YOUR OBJECTIVE. Each line from the one containing "(273, 247) = (383, 424): purple" to the end of the records should be copied exactly, and no other line.

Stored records

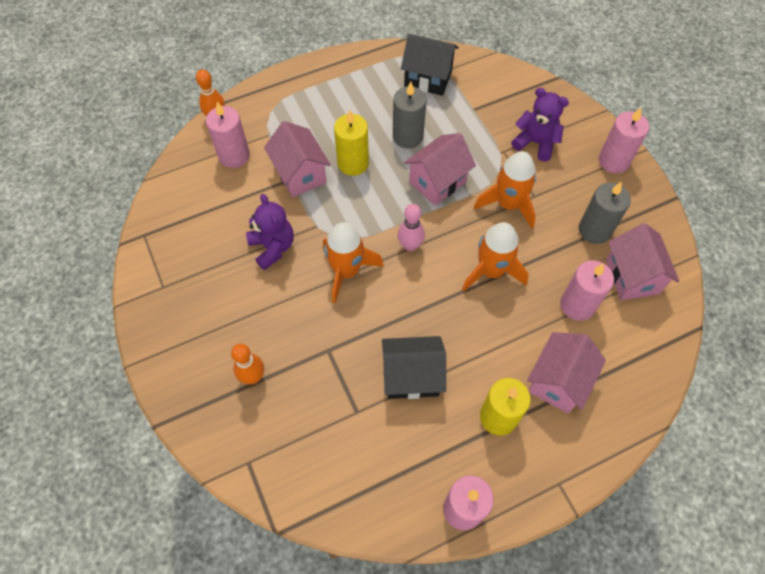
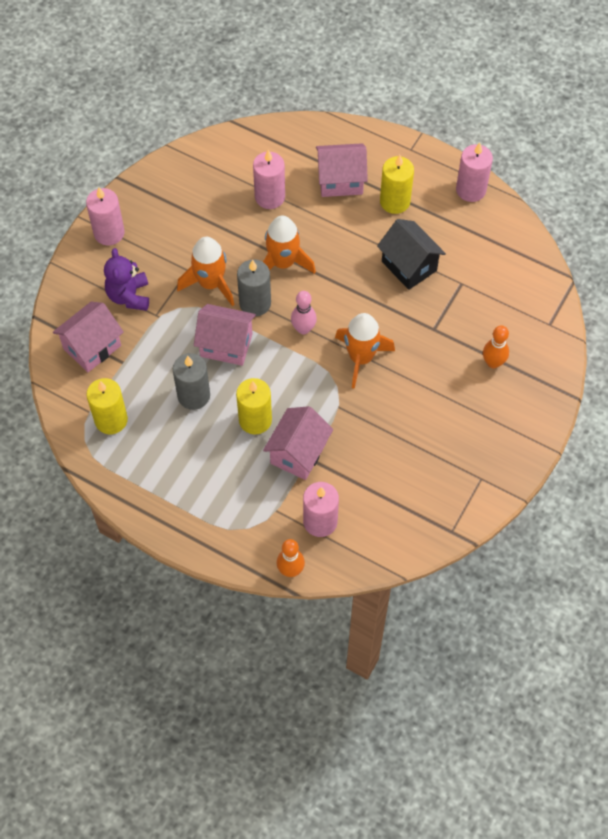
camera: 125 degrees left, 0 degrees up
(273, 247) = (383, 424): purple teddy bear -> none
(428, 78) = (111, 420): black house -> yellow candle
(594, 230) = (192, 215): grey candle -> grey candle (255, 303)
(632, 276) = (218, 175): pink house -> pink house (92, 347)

PROBLEM SOLUTION.
(273, 247) = (383, 424): purple teddy bear -> none
(428, 78) = (111, 420): black house -> yellow candle
(594, 230) = (192, 215): grey candle -> grey candle (255, 303)
(632, 276) = (218, 175): pink house -> pink house (92, 347)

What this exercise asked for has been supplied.